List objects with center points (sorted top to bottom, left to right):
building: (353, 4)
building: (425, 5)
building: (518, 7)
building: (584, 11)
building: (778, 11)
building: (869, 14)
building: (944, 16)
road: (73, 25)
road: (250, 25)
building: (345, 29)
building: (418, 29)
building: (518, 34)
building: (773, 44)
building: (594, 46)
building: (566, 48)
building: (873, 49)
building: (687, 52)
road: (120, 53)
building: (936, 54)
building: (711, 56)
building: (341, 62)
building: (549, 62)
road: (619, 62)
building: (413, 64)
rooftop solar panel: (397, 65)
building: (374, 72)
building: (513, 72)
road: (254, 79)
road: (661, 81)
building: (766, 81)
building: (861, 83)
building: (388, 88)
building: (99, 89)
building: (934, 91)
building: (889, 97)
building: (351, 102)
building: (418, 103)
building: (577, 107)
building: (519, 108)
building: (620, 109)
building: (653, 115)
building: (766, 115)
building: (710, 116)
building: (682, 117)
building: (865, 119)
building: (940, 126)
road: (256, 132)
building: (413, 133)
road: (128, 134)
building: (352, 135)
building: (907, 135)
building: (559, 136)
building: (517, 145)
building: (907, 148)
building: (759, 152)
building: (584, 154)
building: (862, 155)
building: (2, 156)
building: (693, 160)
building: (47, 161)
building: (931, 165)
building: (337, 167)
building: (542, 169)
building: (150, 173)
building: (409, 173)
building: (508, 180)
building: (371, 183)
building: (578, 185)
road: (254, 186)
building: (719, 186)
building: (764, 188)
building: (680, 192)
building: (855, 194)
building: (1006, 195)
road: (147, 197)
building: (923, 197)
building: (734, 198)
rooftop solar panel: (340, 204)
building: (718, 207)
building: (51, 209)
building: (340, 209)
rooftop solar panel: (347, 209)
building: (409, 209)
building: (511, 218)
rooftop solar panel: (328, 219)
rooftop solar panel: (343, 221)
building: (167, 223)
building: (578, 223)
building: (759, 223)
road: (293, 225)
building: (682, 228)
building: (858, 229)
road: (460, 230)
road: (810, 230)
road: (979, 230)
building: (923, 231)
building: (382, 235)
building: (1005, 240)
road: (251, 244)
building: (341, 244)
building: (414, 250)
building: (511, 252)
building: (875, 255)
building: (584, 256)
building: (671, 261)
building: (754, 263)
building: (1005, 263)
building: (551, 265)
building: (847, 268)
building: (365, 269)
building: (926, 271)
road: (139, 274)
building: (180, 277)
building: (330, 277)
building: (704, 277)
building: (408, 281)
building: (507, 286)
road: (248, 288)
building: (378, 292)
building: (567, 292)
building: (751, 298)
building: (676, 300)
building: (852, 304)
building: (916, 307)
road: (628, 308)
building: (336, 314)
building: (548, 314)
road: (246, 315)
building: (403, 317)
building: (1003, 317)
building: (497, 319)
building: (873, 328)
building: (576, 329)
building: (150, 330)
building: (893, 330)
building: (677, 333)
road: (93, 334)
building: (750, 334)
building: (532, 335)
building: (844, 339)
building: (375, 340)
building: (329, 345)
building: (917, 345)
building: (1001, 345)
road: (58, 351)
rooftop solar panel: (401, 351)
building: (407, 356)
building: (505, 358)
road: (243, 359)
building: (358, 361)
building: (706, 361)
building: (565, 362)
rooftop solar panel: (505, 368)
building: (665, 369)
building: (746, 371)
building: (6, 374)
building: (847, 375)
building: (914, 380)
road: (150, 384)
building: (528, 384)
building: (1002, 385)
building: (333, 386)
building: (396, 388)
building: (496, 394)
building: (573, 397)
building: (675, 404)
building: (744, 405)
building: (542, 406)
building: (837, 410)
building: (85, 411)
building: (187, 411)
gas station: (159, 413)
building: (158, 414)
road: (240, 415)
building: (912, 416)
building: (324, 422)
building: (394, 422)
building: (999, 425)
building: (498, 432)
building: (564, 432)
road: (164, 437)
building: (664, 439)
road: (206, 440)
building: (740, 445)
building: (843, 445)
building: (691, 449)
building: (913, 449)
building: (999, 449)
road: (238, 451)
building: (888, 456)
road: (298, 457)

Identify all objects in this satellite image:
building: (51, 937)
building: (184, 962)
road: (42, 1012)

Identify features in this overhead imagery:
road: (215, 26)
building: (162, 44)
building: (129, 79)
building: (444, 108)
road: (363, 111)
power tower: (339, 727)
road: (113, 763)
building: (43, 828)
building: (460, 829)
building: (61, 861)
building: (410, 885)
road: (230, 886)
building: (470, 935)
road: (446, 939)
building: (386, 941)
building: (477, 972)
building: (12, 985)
※
Please give back all of the material above exactly as it was written.

List objects with center points (sorted top to bottom, left to right):
building: (353, 4)
building: (425, 5)
building: (518, 7)
building: (584, 11)
building: (778, 11)
building: (869, 14)
building: (944, 16)
road: (73, 25)
road: (250, 25)
building: (345, 29)
building: (418, 29)
building: (518, 34)
building: (773, 44)
building: (594, 46)
building: (566, 48)
building: (873, 49)
building: (687, 52)
road: (120, 53)
building: (936, 54)
building: (711, 56)
building: (341, 62)
building: (549, 62)
road: (619, 62)
building: (413, 64)
rooftop solar panel: (397, 65)
building: (374, 72)
building: (513, 72)
road: (254, 79)
road: (661, 81)
building: (766, 81)
building: (861, 83)
building: (388, 88)
building: (99, 89)
building: (934, 91)
building: (889, 97)
building: (351, 102)
building: (418, 103)
building: (577, 107)
building: (519, 108)
building: (620, 109)
building: (653, 115)
building: (766, 115)
building: (710, 116)
building: (682, 117)
building: (865, 119)
building: (940, 126)
road: (256, 132)
building: (413, 133)
road: (128, 134)
building: (352, 135)
building: (907, 135)
building: (559, 136)
building: (517, 145)
building: (907, 148)
building: (759, 152)
building: (584, 154)
building: (862, 155)
building: (2, 156)
building: (693, 160)
building: (47, 161)
building: (931, 165)
building: (337, 167)
building: (542, 169)
building: (150, 173)
building: (409, 173)
building: (508, 180)
building: (371, 183)
building: (578, 185)
road: (254, 186)
building: (719, 186)
building: (764, 188)
building: (680, 192)
building: (855, 194)
building: (1006, 195)
road: (147, 197)
building: (923, 197)
building: (734, 198)
rooftop solar panel: (340, 204)
building: (718, 207)
building: (51, 209)
building: (340, 209)
rooftop solar panel: (347, 209)
building: (409, 209)
building: (511, 218)
rooftop solar panel: (328, 219)
rooftop solar panel: (343, 221)
building: (167, 223)
building: (578, 223)
building: (759, 223)
road: (293, 225)
building: (682, 228)
building: (858, 229)
road: (460, 230)
road: (810, 230)
road: (979, 230)
building: (923, 231)
building: (382, 235)
building: (1005, 240)
road: (251, 244)
building: (341, 244)
building: (414, 250)
building: (511, 252)
building: (875, 255)
building: (584, 256)
building: (671, 261)
building: (754, 263)
building: (1005, 263)
building: (551, 265)
building: (847, 268)
building: (365, 269)
building: (926, 271)
road: (139, 274)
building: (180, 277)
building: (330, 277)
building: (704, 277)
building: (408, 281)
building: (507, 286)
road: (248, 288)
building: (378, 292)
building: (567, 292)
building: (751, 298)
building: (676, 300)
building: (852, 304)
building: (916, 307)
road: (628, 308)
building: (336, 314)
building: (548, 314)
road: (246, 315)
building: (403, 317)
building: (1003, 317)
building: (497, 319)
building: (873, 328)
building: (576, 329)
building: (150, 330)
building: (893, 330)
building: (677, 333)
road: (93, 334)
building: (750, 334)
building: (532, 335)
building: (844, 339)
building: (375, 340)
building: (329, 345)
building: (917, 345)
building: (1001, 345)
road: (58, 351)
rooftop solar panel: (401, 351)
building: (407, 356)
building: (505, 358)
road: (243, 359)
building: (358, 361)
building: (706, 361)
building: (565, 362)
rooftop solar panel: (505, 368)
building: (665, 369)
building: (746, 371)
building: (6, 374)
building: (847, 375)
building: (914, 380)
road: (150, 384)
building: (528, 384)
building: (1002, 385)
building: (333, 386)
building: (396, 388)
building: (496, 394)
building: (573, 397)
building: (675, 404)
building: (744, 405)
building: (542, 406)
building: (837, 410)
building: (85, 411)
building: (187, 411)
gas station: (159, 413)
building: (158, 414)
road: (240, 415)
building: (912, 416)
building: (324, 422)
building: (394, 422)
building: (999, 425)
building: (498, 432)
building: (564, 432)
road: (164, 437)
building: (664, 439)
road: (206, 440)
building: (740, 445)
building: (843, 445)
building: (691, 449)
building: (913, 449)
building: (999, 449)
road: (238, 451)
building: (888, 456)
road: (298, 457)

Identify all objects in this satellite image:
building: (51, 937)
building: (184, 962)
road: (42, 1012)

Identify features in this overhead imagery:
road: (215, 26)
building: (162, 44)
building: (129, 79)
building: (444, 108)
road: (363, 111)
power tower: (339, 727)
road: (113, 763)
building: (43, 828)
building: (460, 829)
building: (61, 861)
building: (410, 885)
road: (230, 886)
building: (470, 935)
road: (446, 939)
building: (386, 941)
building: (477, 972)
building: (12, 985)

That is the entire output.